# ENTRIES PROVIDED
══════════
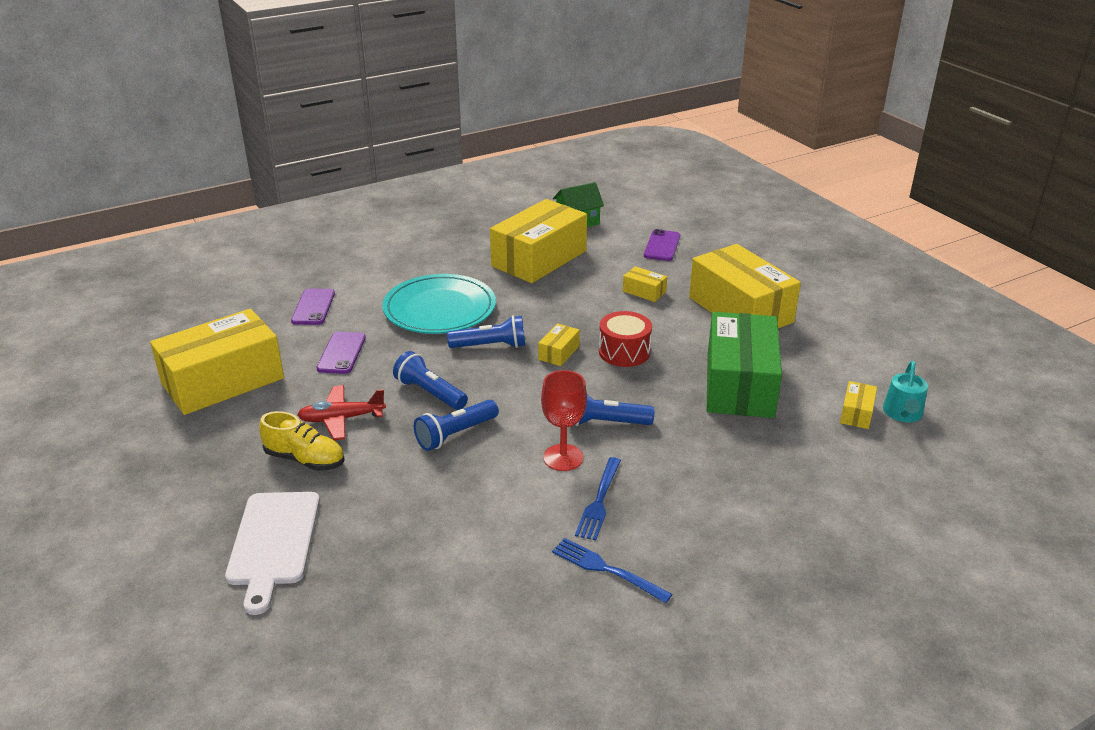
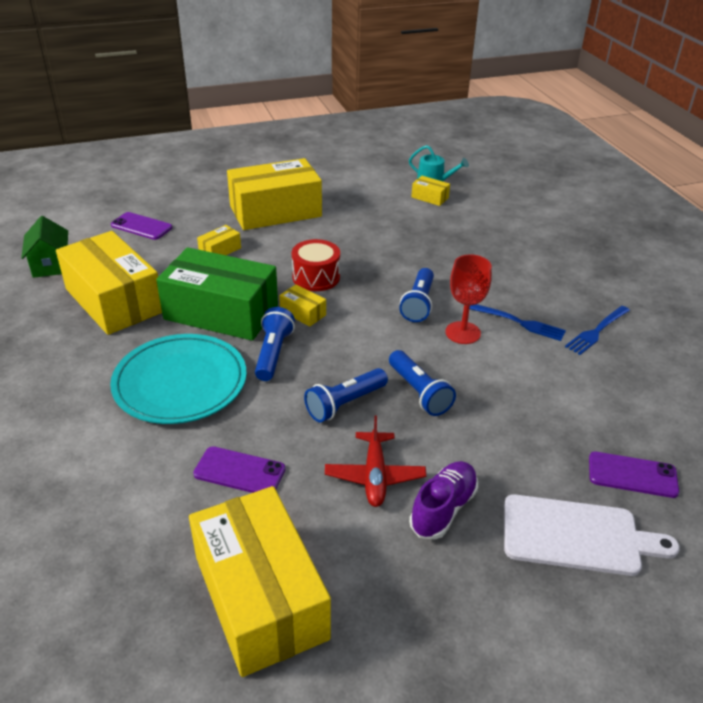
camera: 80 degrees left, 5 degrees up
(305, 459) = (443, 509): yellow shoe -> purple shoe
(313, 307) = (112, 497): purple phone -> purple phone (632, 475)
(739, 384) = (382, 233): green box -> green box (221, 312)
══════════
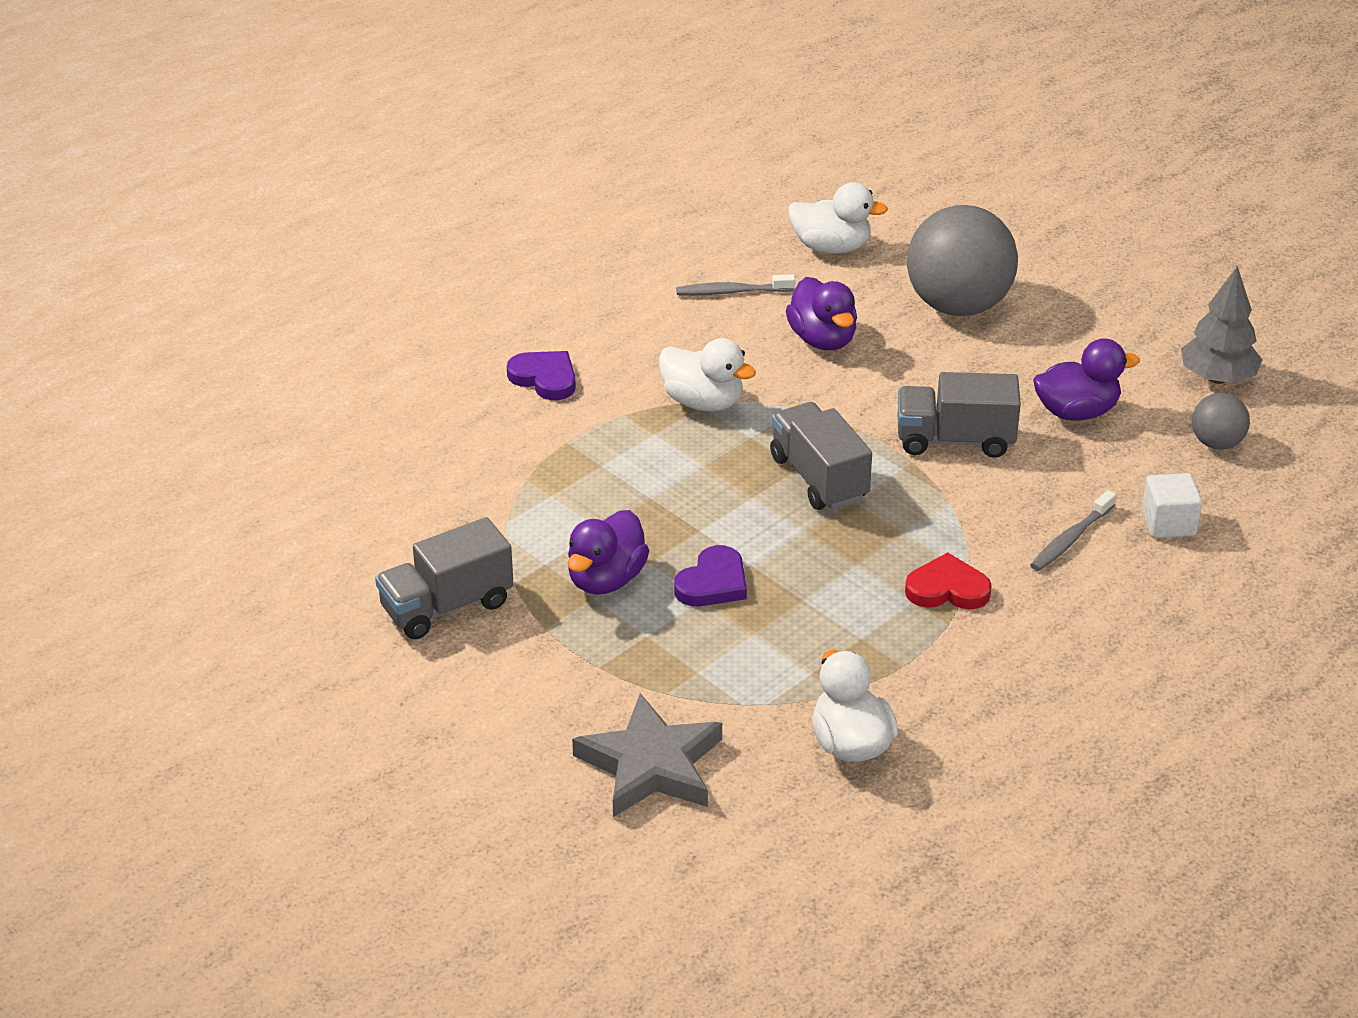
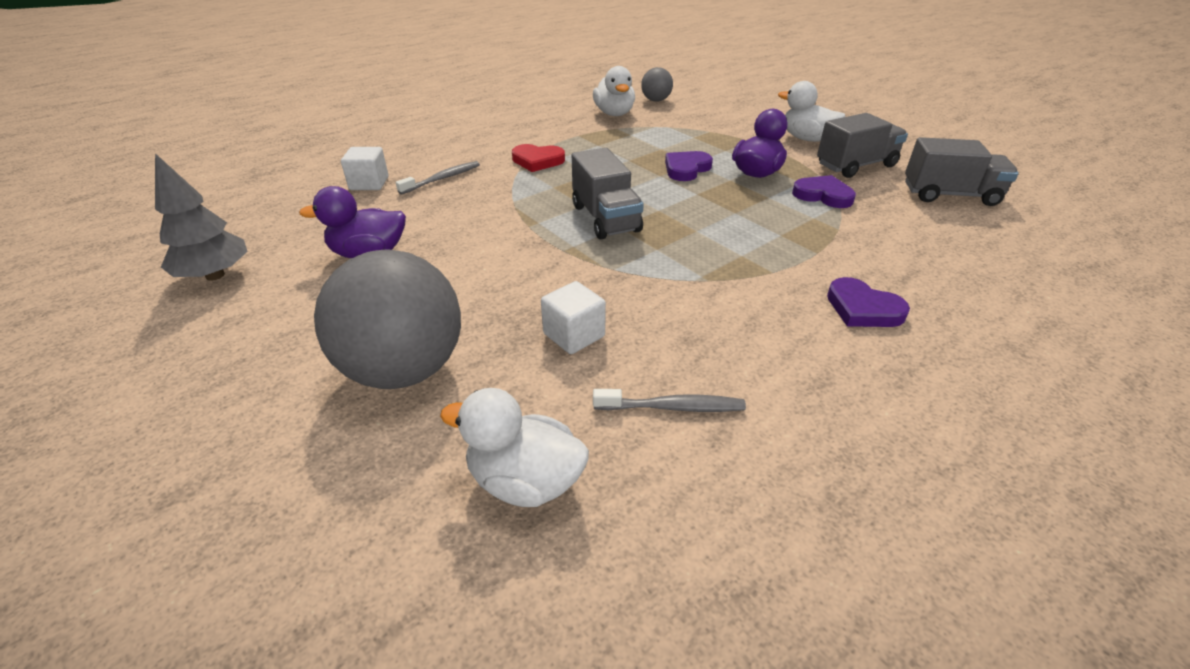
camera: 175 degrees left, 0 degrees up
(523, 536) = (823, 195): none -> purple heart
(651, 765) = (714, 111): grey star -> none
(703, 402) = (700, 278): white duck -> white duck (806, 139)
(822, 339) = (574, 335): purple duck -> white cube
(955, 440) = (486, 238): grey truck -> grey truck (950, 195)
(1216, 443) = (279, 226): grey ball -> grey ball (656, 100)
══════════
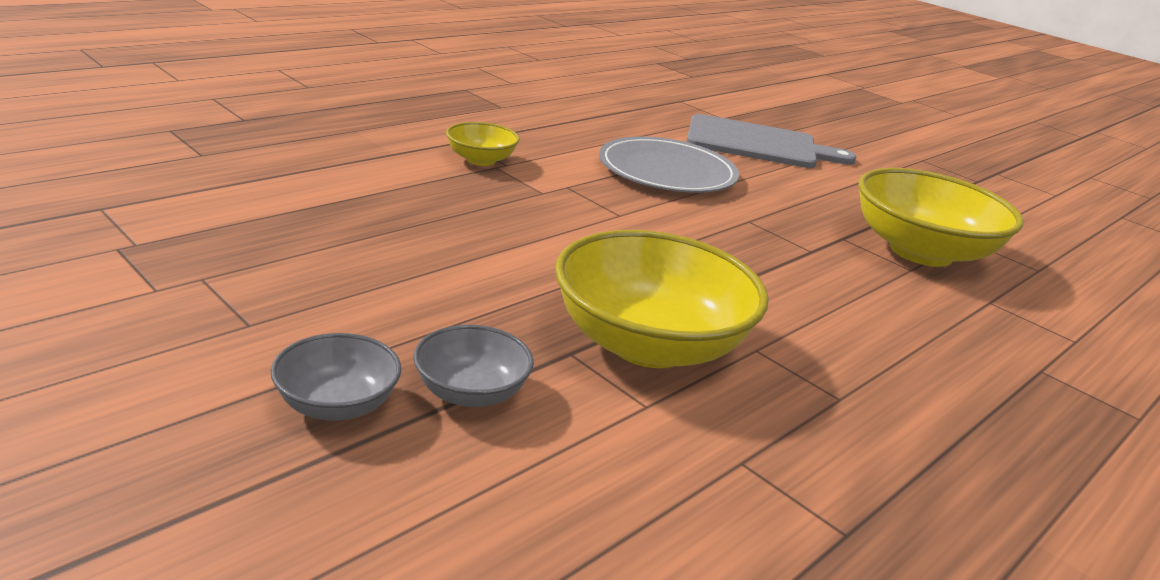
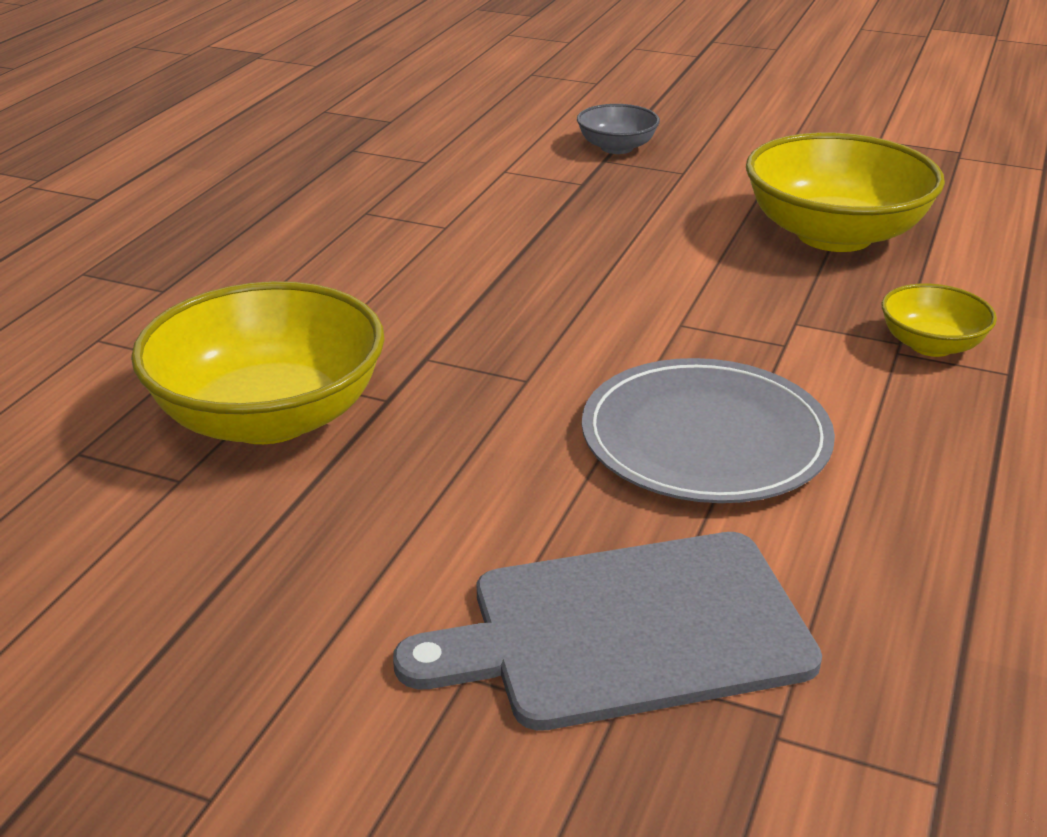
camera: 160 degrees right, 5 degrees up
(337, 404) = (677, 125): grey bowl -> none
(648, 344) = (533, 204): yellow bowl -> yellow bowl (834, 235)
══════════
# ACTIVITY
Please give again the lines above between the line holding "camera: 80 degrees left, 5 degrees up" and the line holding "(739, 384) = (382, 233): green", inclusive, exactly as they are and with nothing added.

# REPLY TO THE EXERCISE
camera: 80 degrees left, 5 degrees up
(305, 459) = (443, 509): yellow shoe -> purple shoe
(313, 307) = (112, 497): purple phone -> purple phone (632, 475)
(739, 384) = (382, 233): green box -> green box (221, 312)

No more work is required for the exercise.